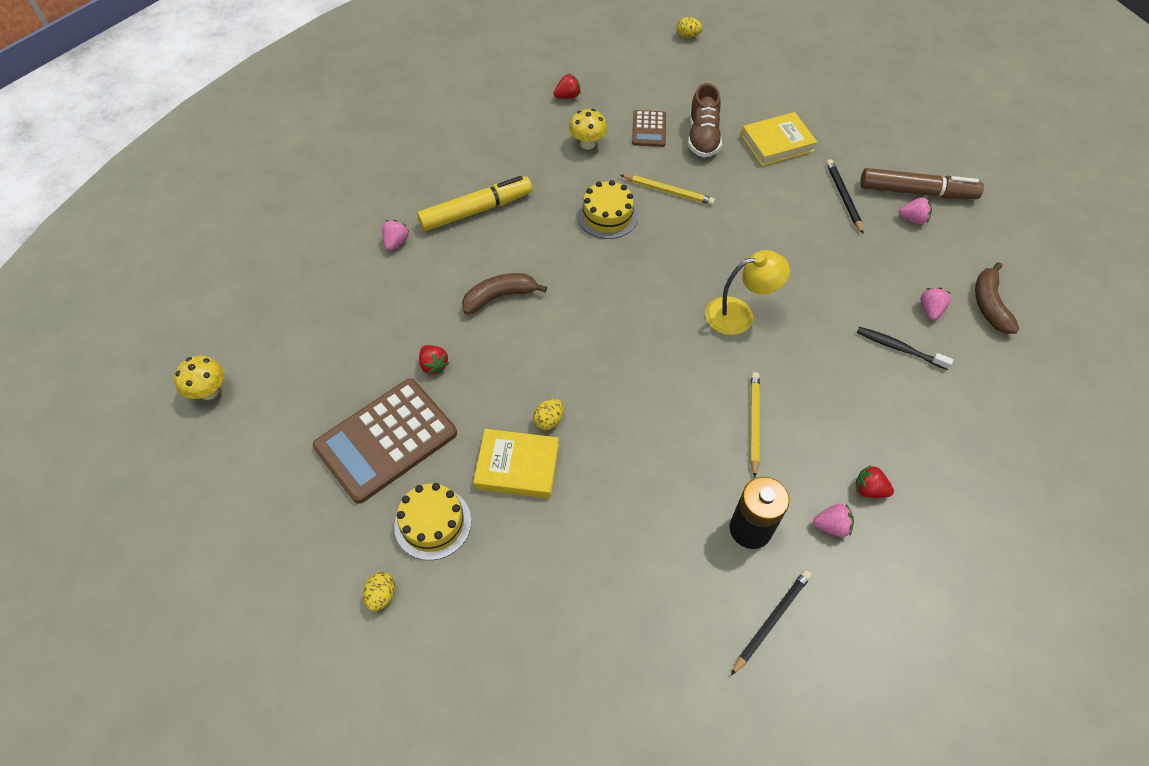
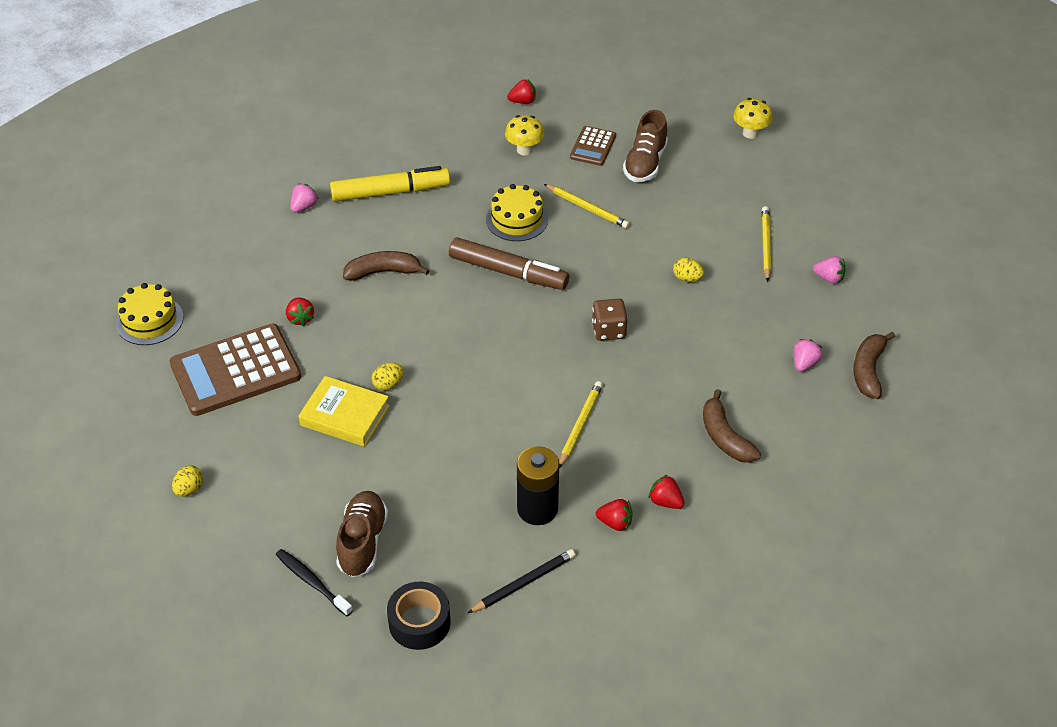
camera: 15 degrees right, 10 degrees down
(209, 391) = (94, 301): yellow mushroom -> yellow mushroom (750, 133)
(433, 523) = (253, 444): yellow cake -> yellow cake (149, 320)
(588, 614) = (362, 542): none -> brown shoe
(684, 699) = (419, 622): none -> black tape
(687, 36) = (673, 62): yellow egg -> yellow egg (687, 278)
(739, 314) = (609, 330): yellow lamp -> brown dice
(777, 143) = (720, 182): yellow book -> none
(831, 526) = (615, 523): pink strawberry -> red strawberry
(843, 197) = (765, 245): black pencil -> yellow pencil
(893, 404) = (725, 437): none -> brown banana
(899, 348) = (755, 390): black toothbrush -> black toothbrush (312, 582)
(917, 192) = (846, 254): brown marker -> brown marker (508, 272)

--*--

## WHAT THE TASK REQUIRES
Every line between the one holding "(433, 523) = (253, 444): yellow" and the end of the listing above, inclusive, must be transcribed exactly; omit all others.

## RESULT OF THE TASK
(433, 523) = (253, 444): yellow cake -> yellow cake (149, 320)
(588, 614) = (362, 542): none -> brown shoe
(684, 699) = (419, 622): none -> black tape
(687, 36) = (673, 62): yellow egg -> yellow egg (687, 278)
(739, 314) = (609, 330): yellow lamp -> brown dice
(777, 143) = (720, 182): yellow book -> none
(831, 526) = (615, 523): pink strawberry -> red strawberry
(843, 197) = (765, 245): black pencil -> yellow pencil
(893, 404) = (725, 437): none -> brown banana
(899, 348) = (755, 390): black toothbrush -> black toothbrush (312, 582)
(917, 192) = (846, 254): brown marker -> brown marker (508, 272)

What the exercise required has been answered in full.